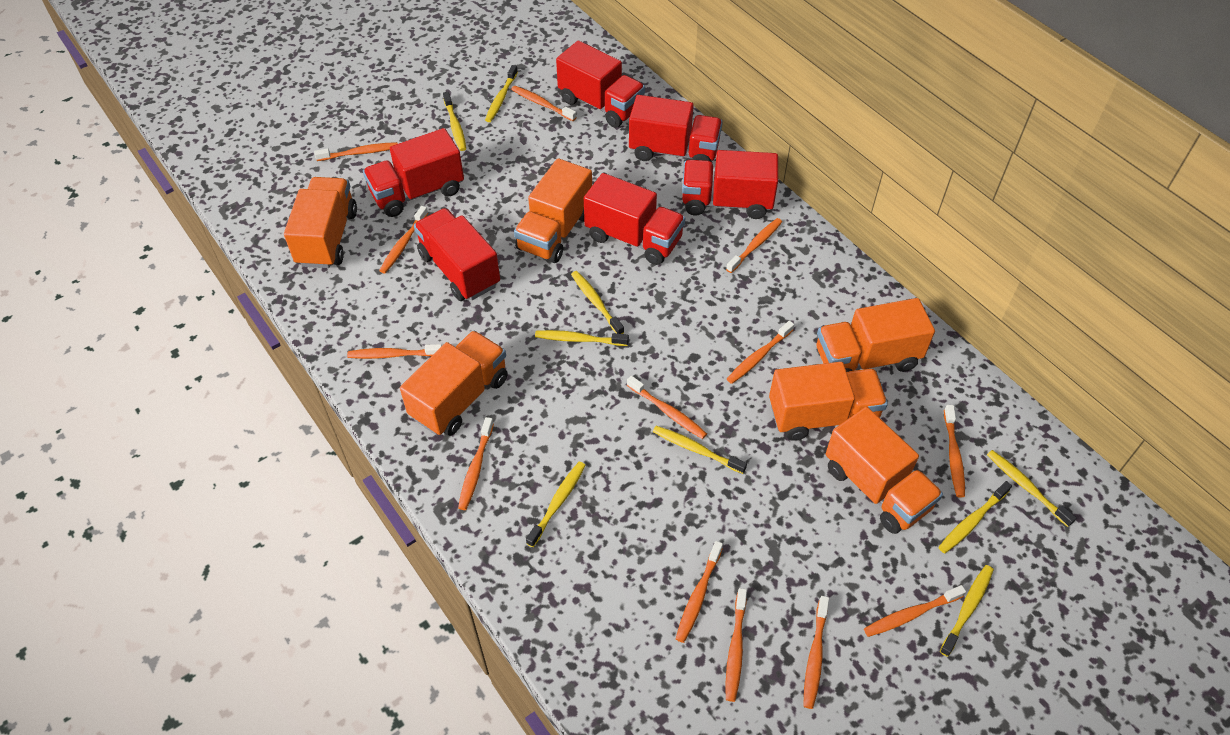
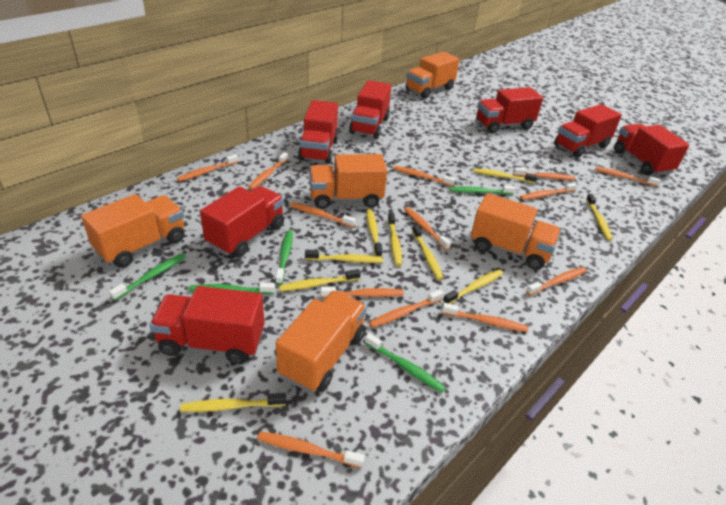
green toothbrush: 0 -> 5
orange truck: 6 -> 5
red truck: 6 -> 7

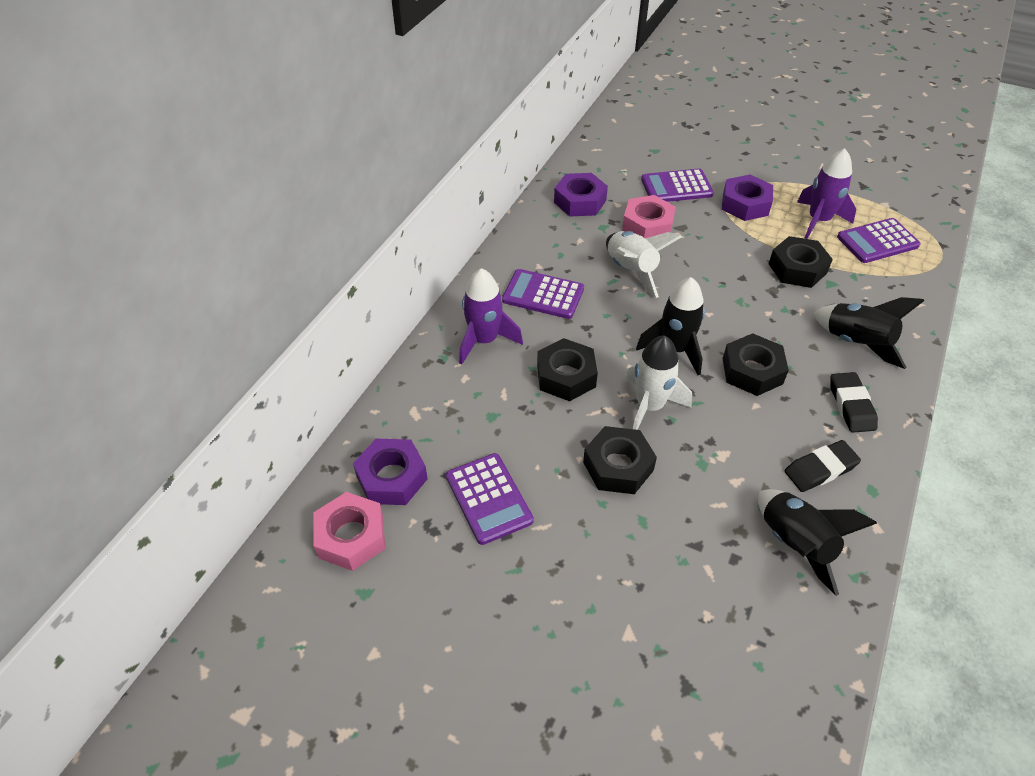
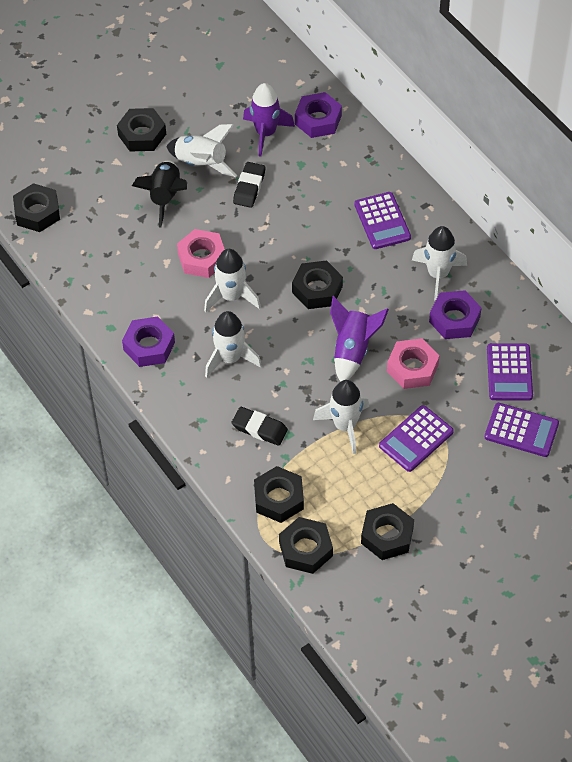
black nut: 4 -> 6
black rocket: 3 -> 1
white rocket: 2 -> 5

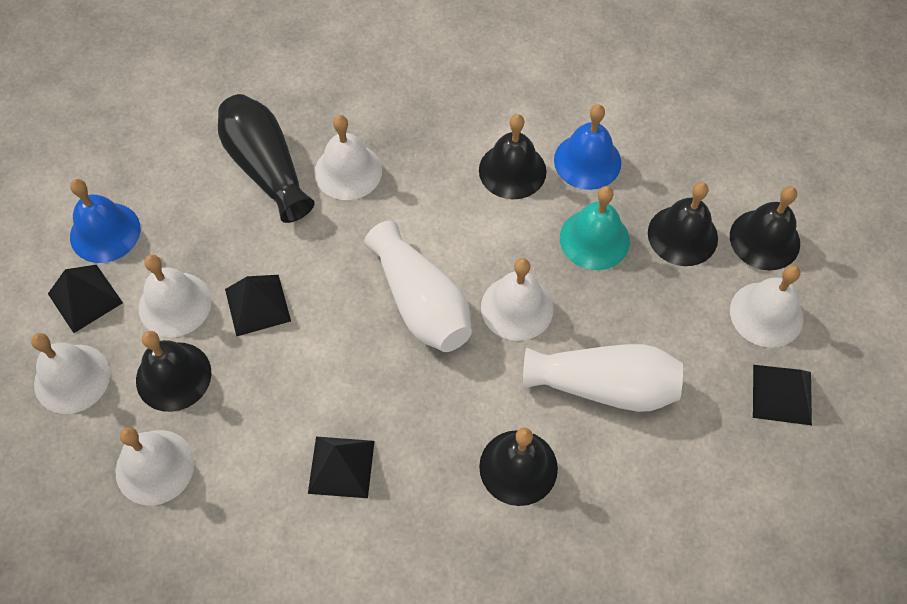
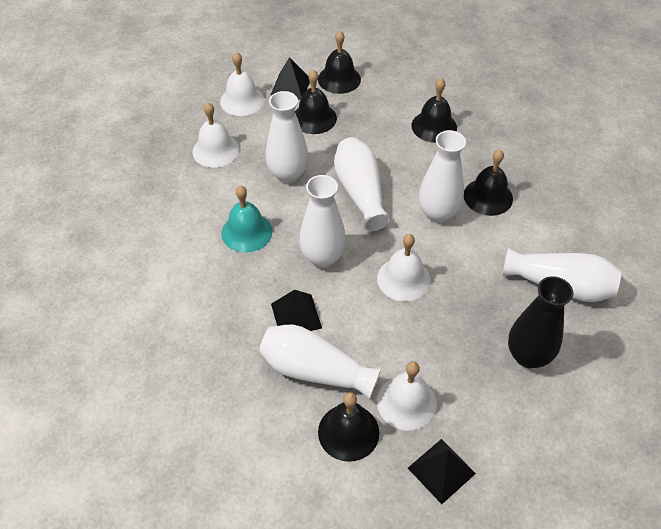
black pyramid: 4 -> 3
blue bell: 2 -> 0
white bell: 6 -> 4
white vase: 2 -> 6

---

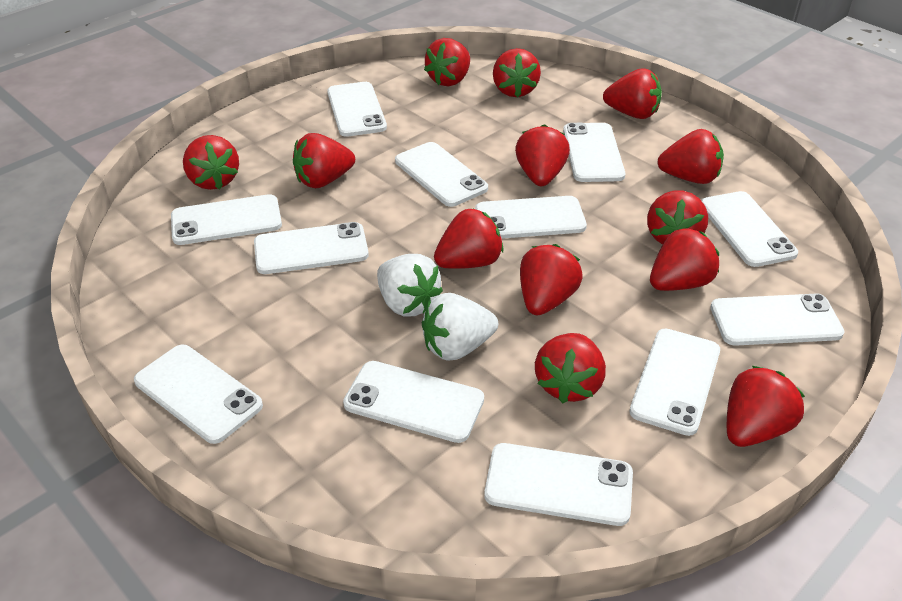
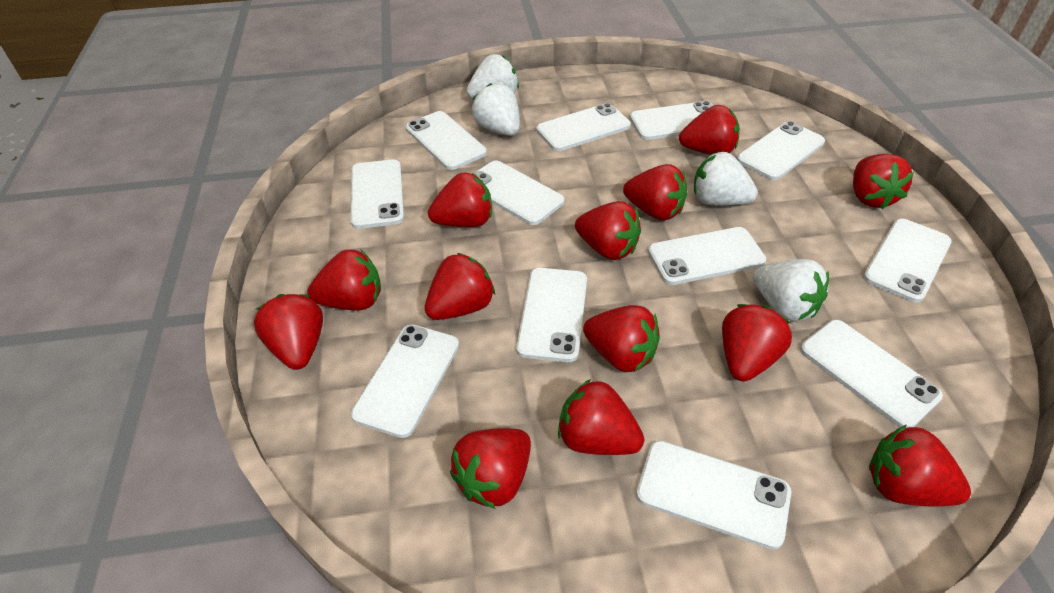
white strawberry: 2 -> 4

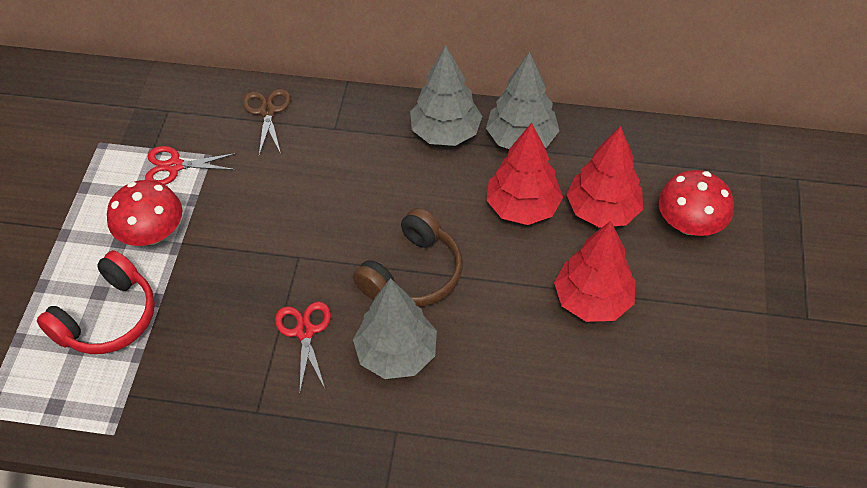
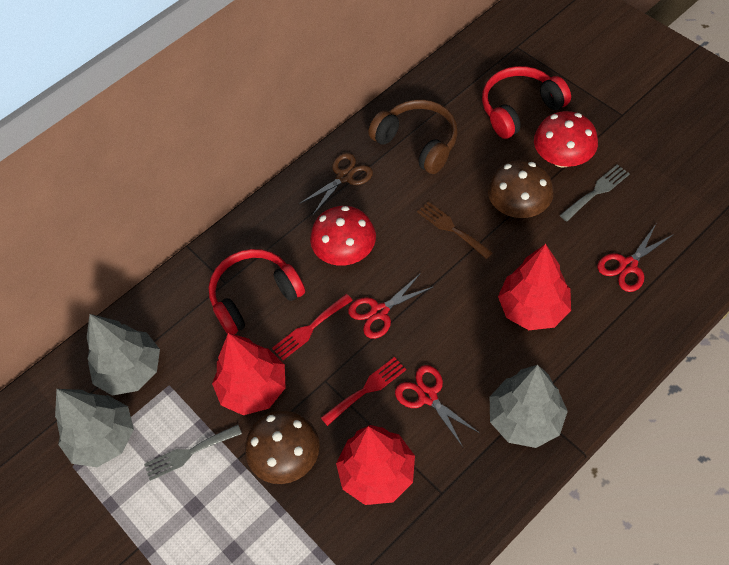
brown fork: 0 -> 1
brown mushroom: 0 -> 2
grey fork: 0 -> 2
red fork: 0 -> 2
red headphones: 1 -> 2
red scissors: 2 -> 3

- WHAT IS BEING ASKED
Above are the records. Print exactly, and only, the lines from the line with "grey fork: 0 -> 2" to the line with "red scissors: 2 -> 3", both inclusive.

- ANSWER SPACE
grey fork: 0 -> 2
red fork: 0 -> 2
red headphones: 1 -> 2
red scissors: 2 -> 3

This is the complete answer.